Here are the records. Write out exactly the lines between the one holding "R1: 82k (N005, N026) -> 82k (3V3, N026)" and the one holding "U7 pin C: N021 -> N014", inclusive.
<<<<
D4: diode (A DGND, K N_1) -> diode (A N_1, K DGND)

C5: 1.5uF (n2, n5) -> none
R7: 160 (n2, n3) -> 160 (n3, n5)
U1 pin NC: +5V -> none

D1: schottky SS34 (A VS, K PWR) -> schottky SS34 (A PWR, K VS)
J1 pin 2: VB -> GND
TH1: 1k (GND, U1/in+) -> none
>>>>
<<<<
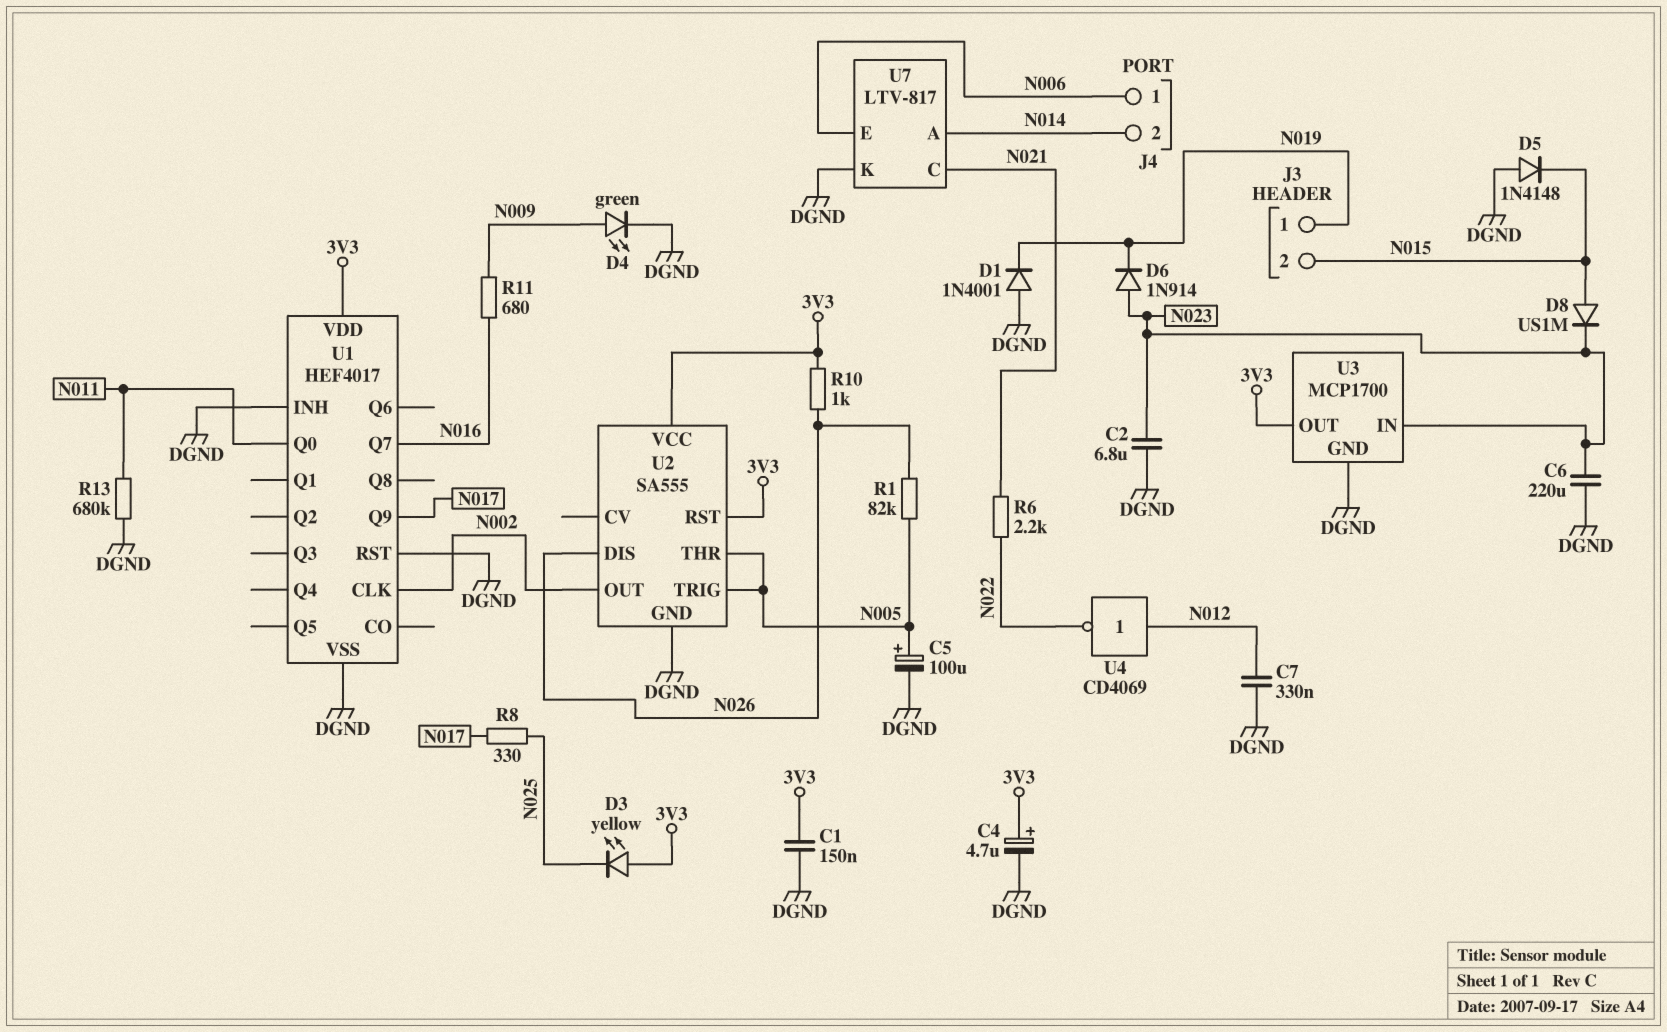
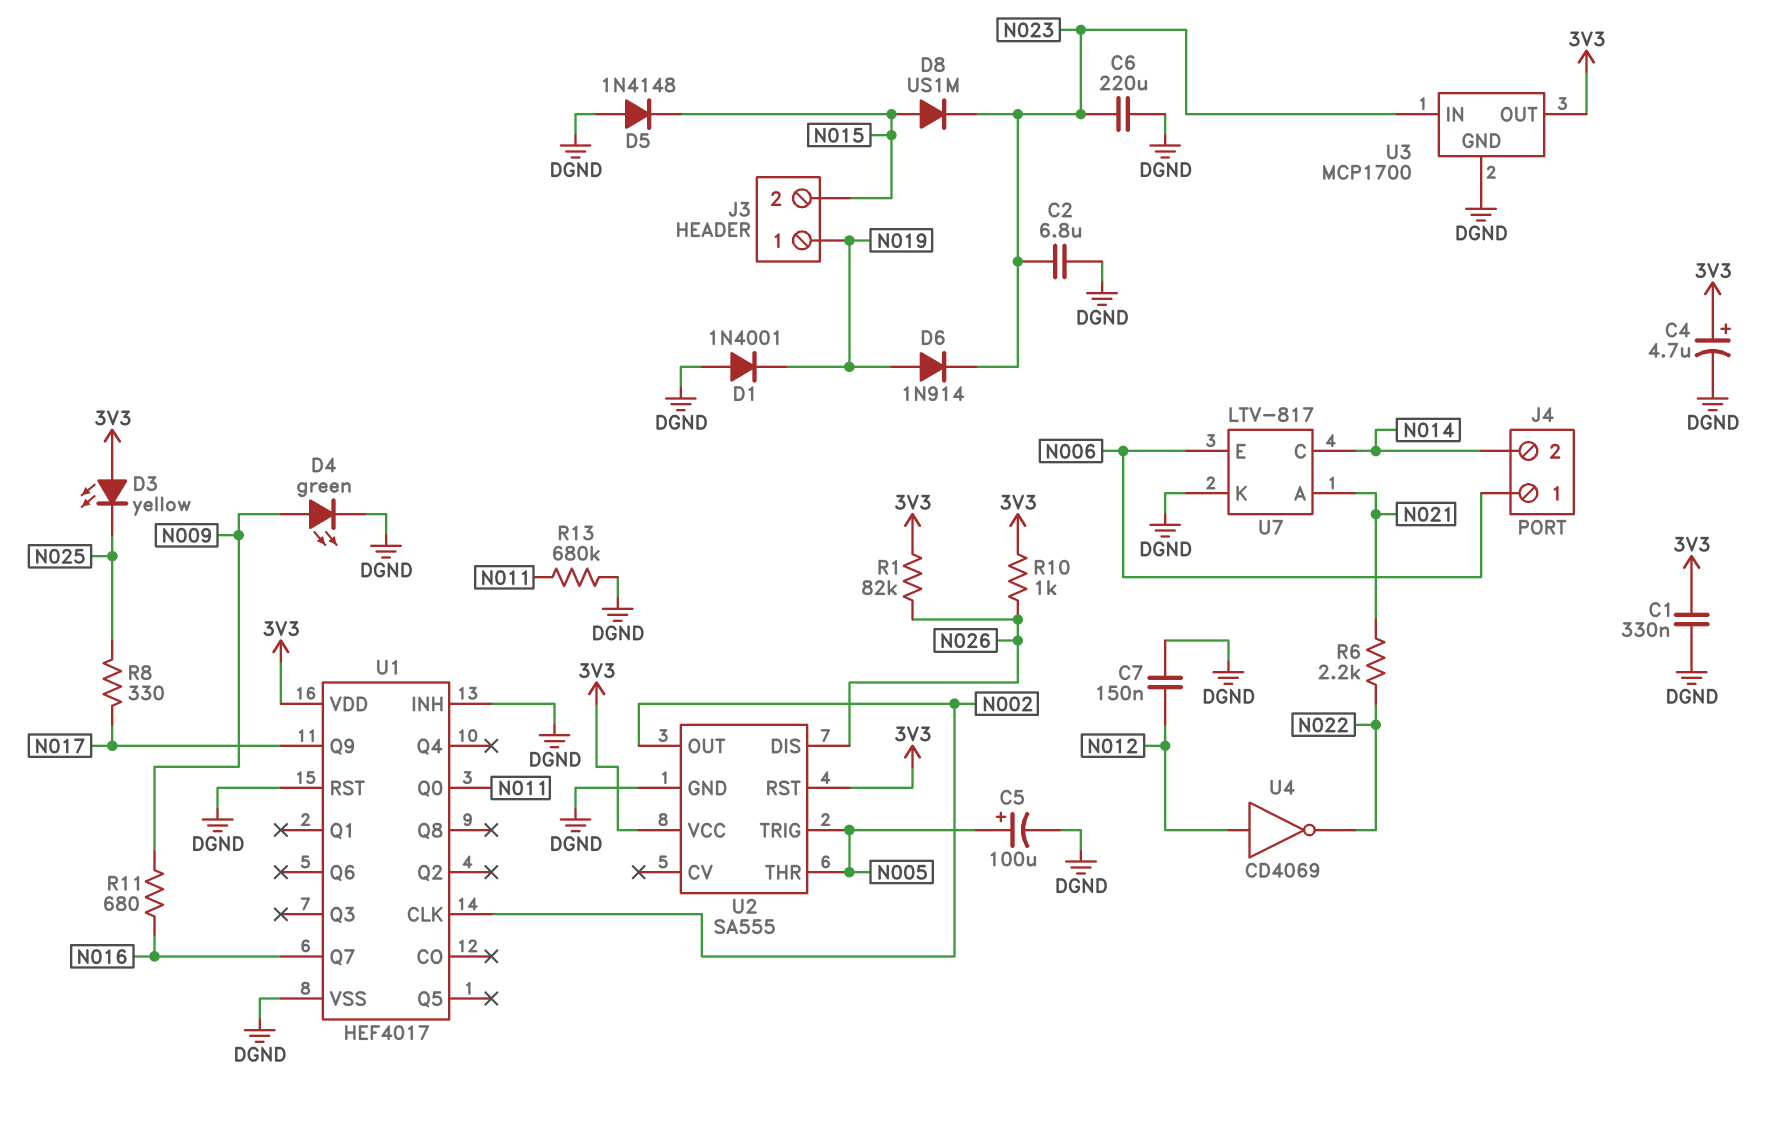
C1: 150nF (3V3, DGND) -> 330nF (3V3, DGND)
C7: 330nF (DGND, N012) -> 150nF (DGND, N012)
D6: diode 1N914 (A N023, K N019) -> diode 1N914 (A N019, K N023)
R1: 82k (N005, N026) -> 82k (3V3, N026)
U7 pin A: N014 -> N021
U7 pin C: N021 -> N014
>>>>
▶ **Exercise answer**
R1: 82k (N005, N026) -> 82k (3V3, N026)
U7 pin A: N014 -> N021
U7 pin C: N021 -> N014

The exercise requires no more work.